-- Supplied records follows --

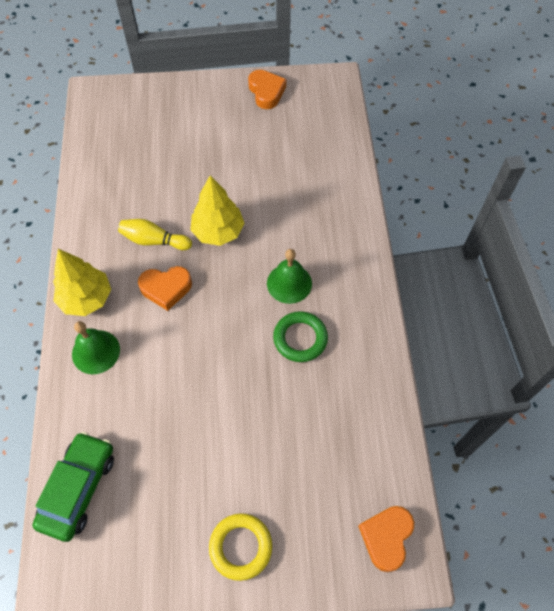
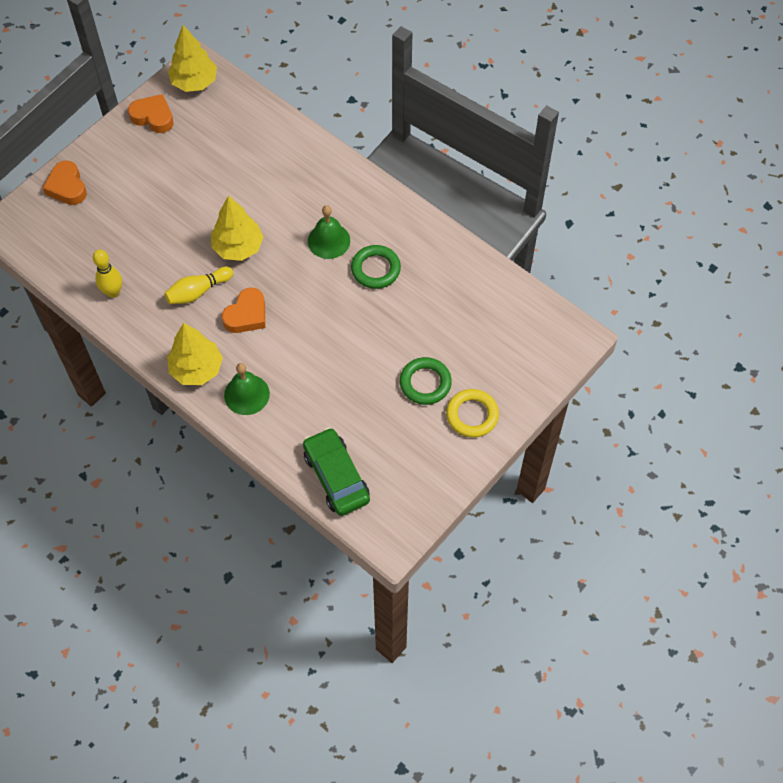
camera: 45 degrees left, 0 degrees up
orange heart [358,506,414,572] -> orange heart moved to [43,160,87,205]
none -> yellow bowling pin [93,250,122,298]
none -> yellow tree [168,25,217,92]
none -> green ring [400,357,452,405]

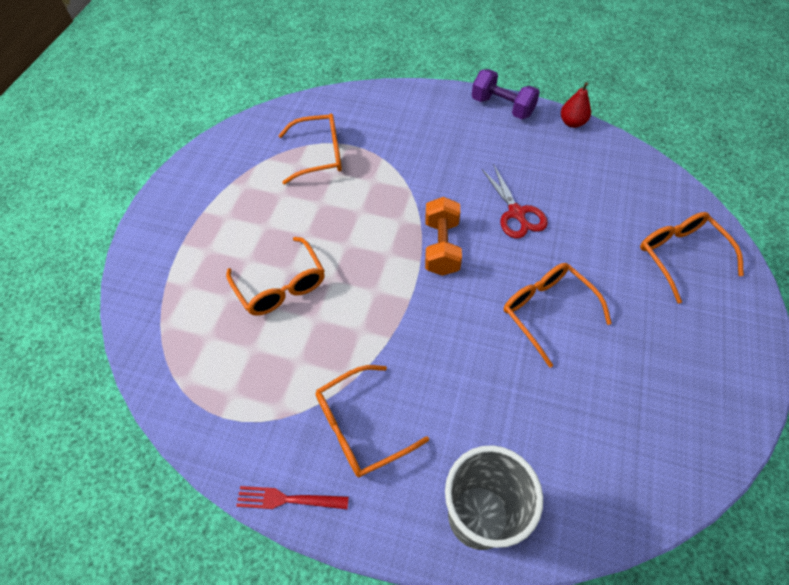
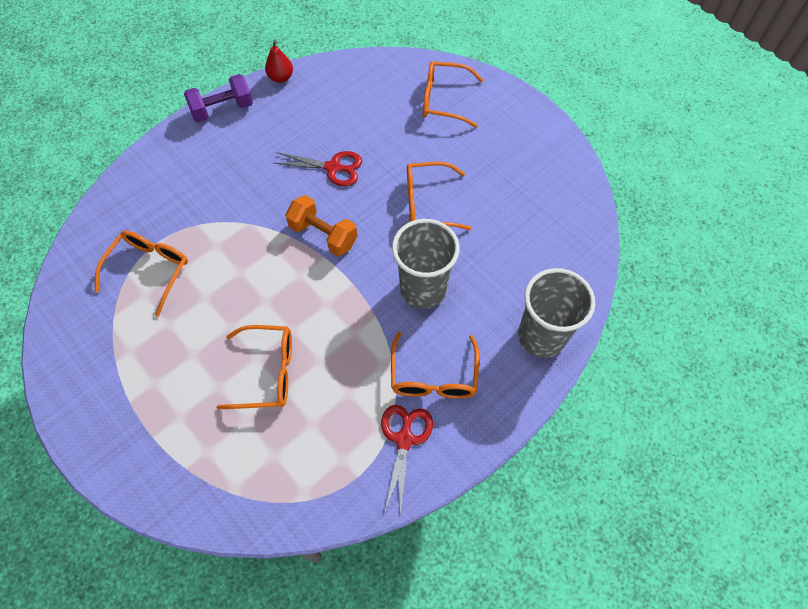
camera: 60 degrees left, 5 degrees up
red fork [236,486,349,509] -> none
none -> red scissors [381,405,433,516]
none -> grey cup [392,219,460,309]

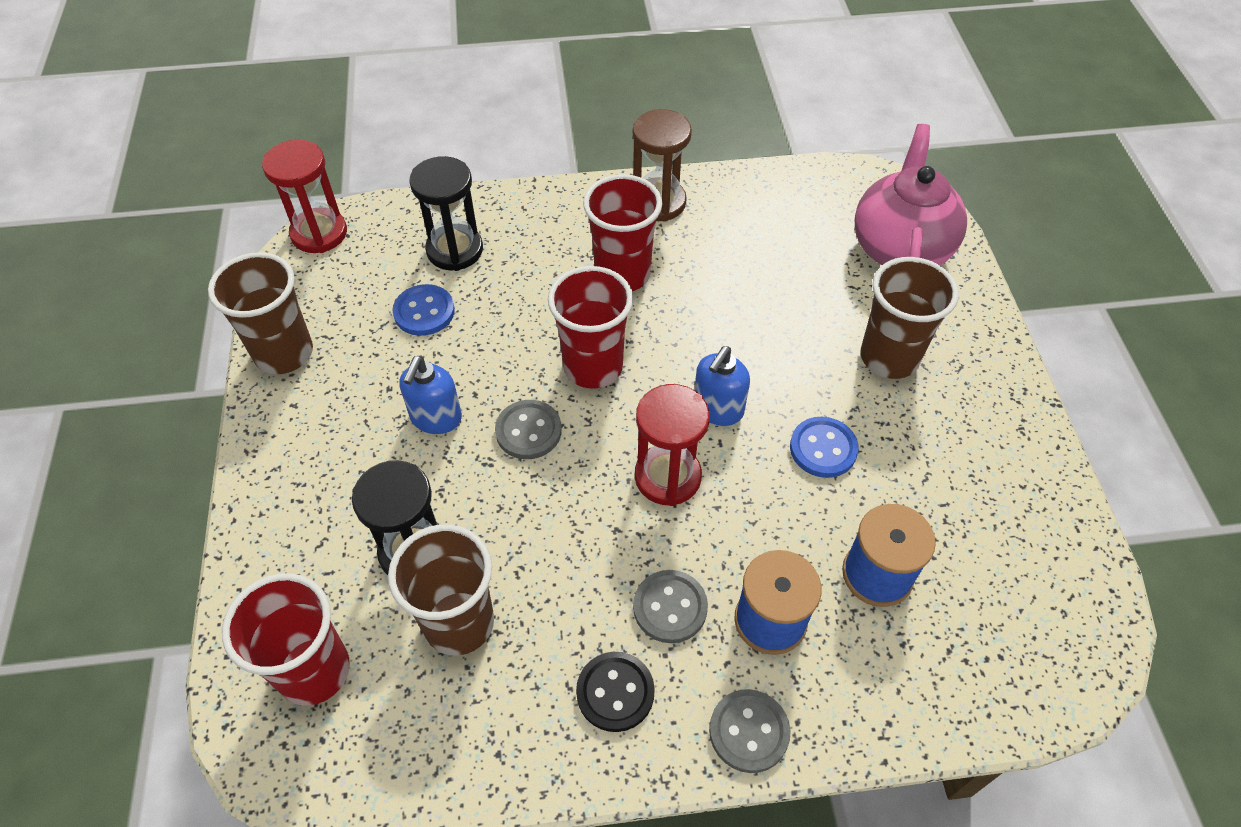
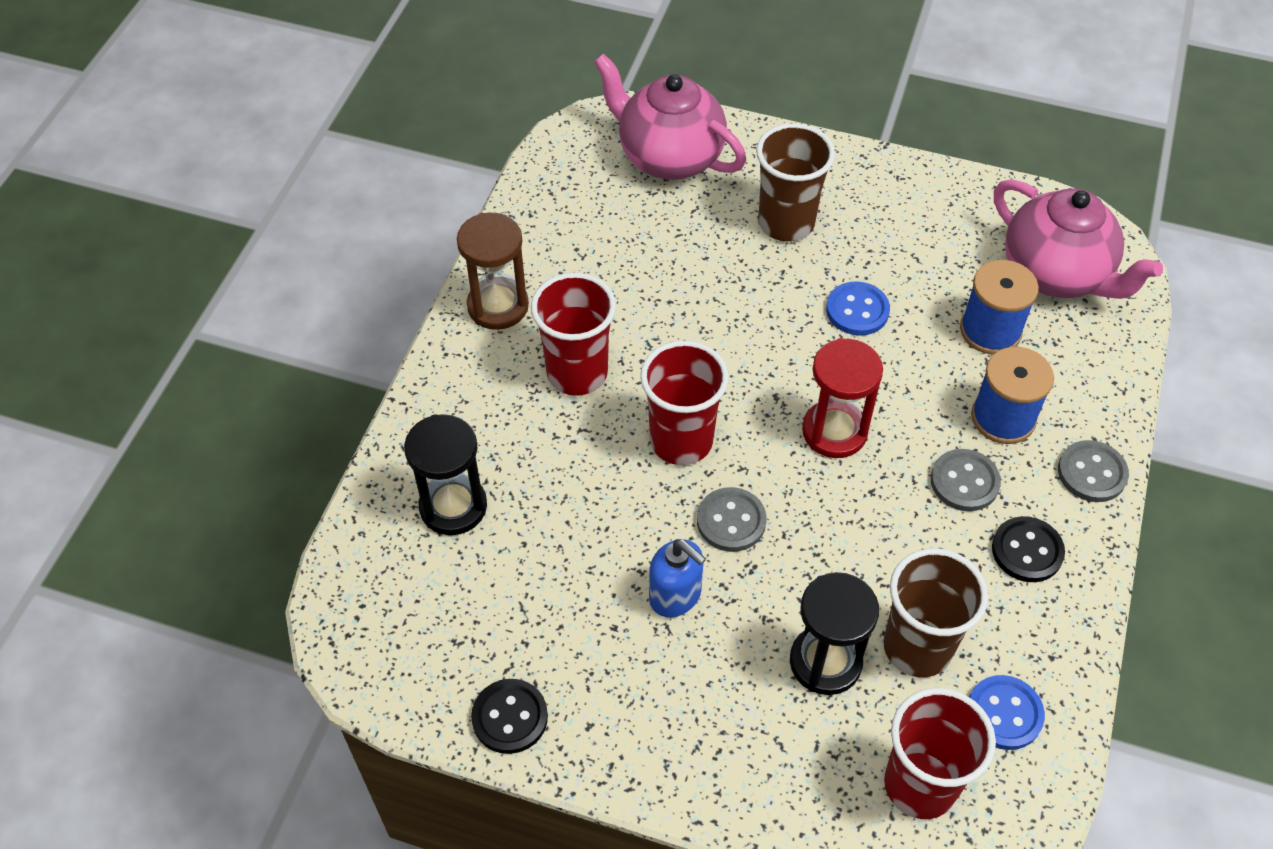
camera: 65 degrees left, 0 degrees up
brown cup [208,252,313,374] -> black button [471,679,548,754]
red hourglass [262,140,347,253] -> none
blue button [392,284,455,336] -> blue button moved to [969,675,1045,750]
blue soap dispenser [694,346,750,426] -> none
none -> pink teapot [994,179,1163,299]

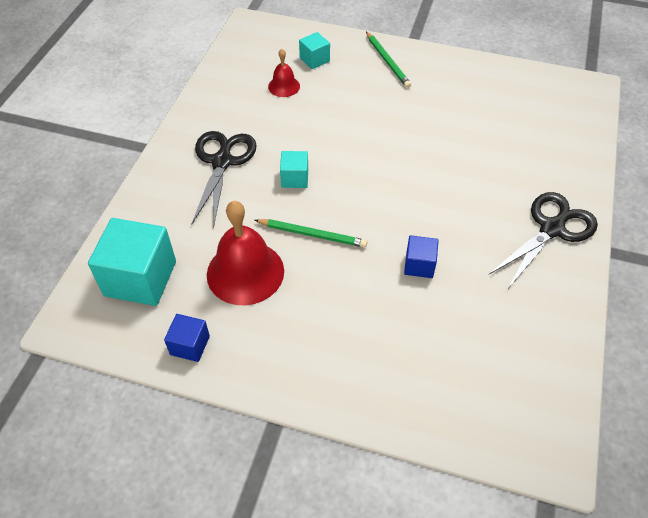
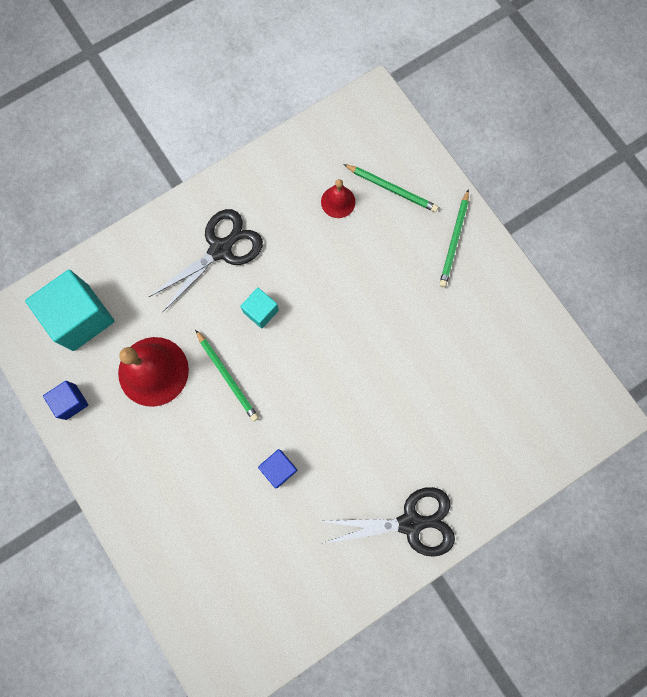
camera: 40 degrees right, 25 degrees up
turquoise cube [299,32,330,69] -> green pencil [343,164,438,212]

-- Supplied records concluded --

Exercise
Each line from the start of the entries above through the line with "blue soap dispenser [694,346,750,426] -> none" should be duplicated exactly, leaving out the pictures.

Finished task
camera: 45 degrees left, 0 degrees up
orange heart [358,506,414,572] -> orange heart moved to [43,160,87,205]
none -> yellow bowling pin [93,250,122,298]
none -> yellow tree [168,25,217,92]
none -> green ring [400,357,452,405]

camera: 60 degrees left, 5 degrees up
red fork [236,486,349,509] -> none
none -> red scissors [381,405,433,516]
none -> grey cup [392,219,460,309]

camera: 65 degrees left, 0 degrees up
brown cup [208,252,313,374] -> black button [471,679,548,754]
red hourglass [262,140,347,253] -> none
blue button [392,284,455,336] -> blue button moved to [969,675,1045,750]
blue soap dispenser [694,346,750,426] -> none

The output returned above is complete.